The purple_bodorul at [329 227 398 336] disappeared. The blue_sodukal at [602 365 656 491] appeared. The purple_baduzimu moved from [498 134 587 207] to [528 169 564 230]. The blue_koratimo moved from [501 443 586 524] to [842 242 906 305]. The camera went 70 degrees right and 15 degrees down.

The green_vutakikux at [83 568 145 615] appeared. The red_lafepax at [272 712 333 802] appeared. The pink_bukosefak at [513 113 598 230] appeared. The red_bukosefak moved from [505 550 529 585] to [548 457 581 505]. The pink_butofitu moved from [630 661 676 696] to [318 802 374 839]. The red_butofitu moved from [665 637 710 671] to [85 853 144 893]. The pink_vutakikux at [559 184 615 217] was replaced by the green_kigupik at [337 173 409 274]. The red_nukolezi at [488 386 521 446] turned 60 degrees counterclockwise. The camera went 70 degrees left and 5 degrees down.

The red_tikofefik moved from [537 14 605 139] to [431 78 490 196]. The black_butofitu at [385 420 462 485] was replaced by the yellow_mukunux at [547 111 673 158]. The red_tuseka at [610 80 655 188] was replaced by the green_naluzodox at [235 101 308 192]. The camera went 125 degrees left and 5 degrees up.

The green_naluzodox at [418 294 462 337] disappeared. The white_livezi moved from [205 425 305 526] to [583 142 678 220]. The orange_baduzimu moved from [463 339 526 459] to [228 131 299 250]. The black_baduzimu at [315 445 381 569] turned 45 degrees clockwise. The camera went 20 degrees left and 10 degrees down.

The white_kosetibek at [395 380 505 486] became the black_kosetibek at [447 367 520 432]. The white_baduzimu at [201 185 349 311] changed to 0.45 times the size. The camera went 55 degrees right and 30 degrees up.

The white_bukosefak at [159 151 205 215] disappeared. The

▶ [TASK PROMPT] Each line of the material above must be retyped exactly as written.

▶ [COMPLETED TASK]
The purple_bodorul at [329 227 398 336] disappeared. The blue_sodukal at [602 365 656 491] appeared. The purple_baduzimu moved from [498 134 587 207] to [528 169 564 230]. The blue_koratimo moved from [501 443 586 524] to [842 242 906 305]. The camera went 70 degrees right and 15 degrees down.

The green_vutakikux at [83 568 145 615] appeared. The red_lafepax at [272 712 333 802] appeared. The pink_bukosefak at [513 113 598 230] appeared. The red_bukosefak moved from [505 550 529 585] to [548 457 581 505]. The pink_butofitu moved from [630 661 676 696] to [318 802 374 839]. The red_butofitu moved from [665 637 710 671] to [85 853 144 893]. The pink_vutakikux at [559 184 615 217] was replaced by the green_kigupik at [337 173 409 274]. The red_nukolezi at [488 386 521 446] turned 60 degrees counterclockwise. The camera went 70 degrees left and 5 degrees down.

The red_tikofefik moved from [537 14 605 139] to [431 78 490 196]. The black_butofitu at [385 420 462 485] was replaced by the yellow_mukunux at [547 111 673 158]. The red_tuseka at [610 80 655 188] was replaced by the green_naluzodox at [235 101 308 192]. The camera went 125 degrees left and 5 degrees up.

The green_naluzodox at [418 294 462 337] disappeared. The white_livezi moved from [205 425 305 526] to [583 142 678 220]. The orange_baduzimu moved from [463 339 526 459] to [228 131 299 250]. The black_baduzimu at [315 445 381 569] turned 45 degrees clockwise. The camera went 20 degrees left and 10 degrees down.

The white_kosetibek at [395 380 505 486] became the black_kosetibek at [447 367 520 432]. The white_baduzimu at [201 185 349 311] changed to 0.45 times the size. The camera went 55 degrees right and 30 degrees up.

The white_bukosefak at [159 151 205 215] disappeared. The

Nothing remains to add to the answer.